Work instructions:
Go through the listing that follows and write it out exactly. Drop the pictures.

Data extract:
#####

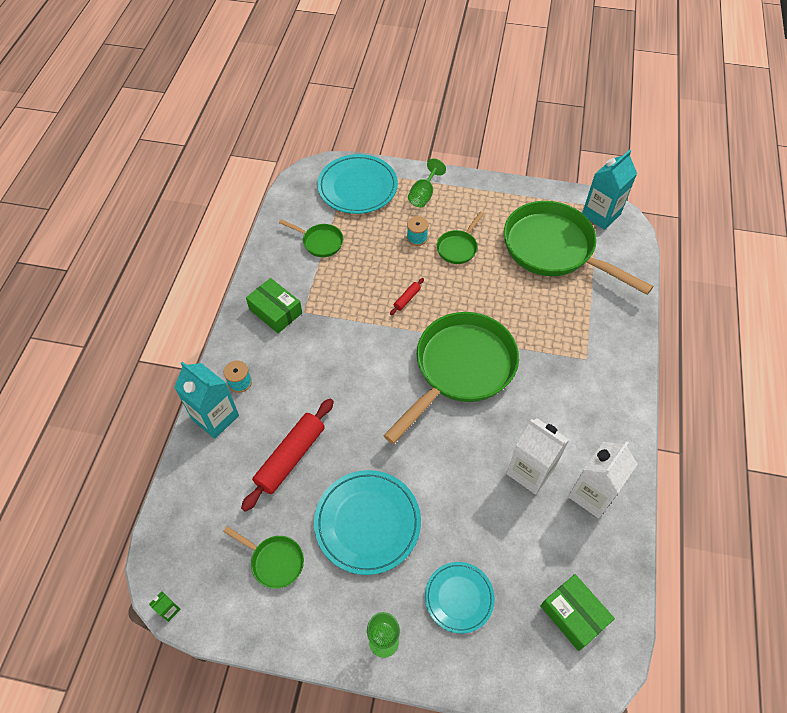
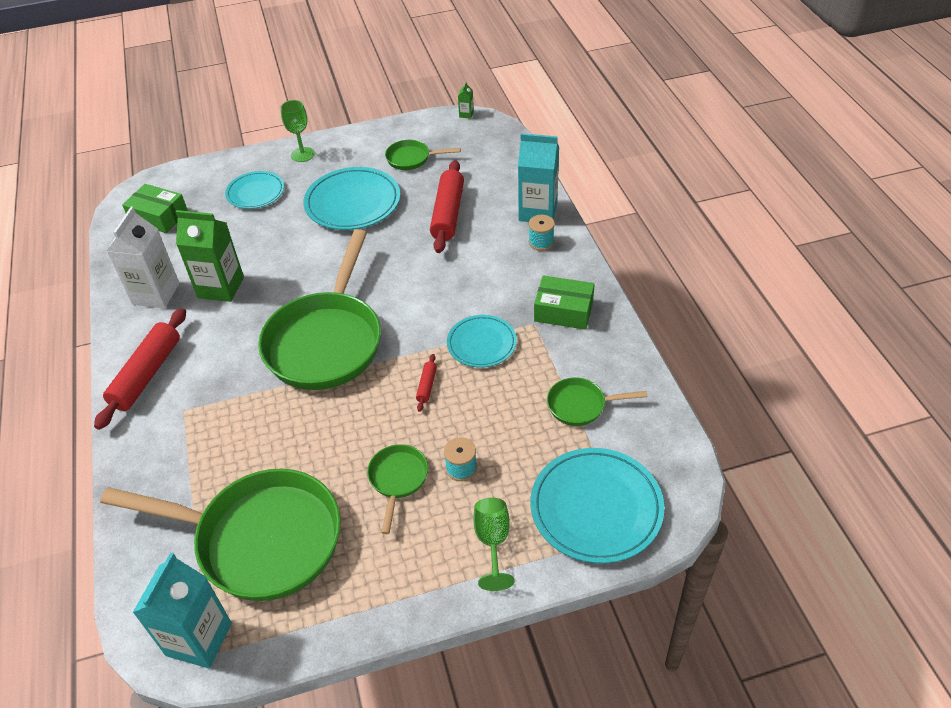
camera: 155 degrees right, 10 degrees down
(350, 313) = (481, 343): none -> turquoise plate
(530, 471) = (221, 287): white carton -> green carton
(610, 405) = (147, 374): none -> red rolling pin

#####

Answer for the task:
camera: 155 degrees right, 10 degrees down
(350, 313) = (481, 343): none -> turquoise plate
(530, 471) = (221, 287): white carton -> green carton
(610, 405) = (147, 374): none -> red rolling pin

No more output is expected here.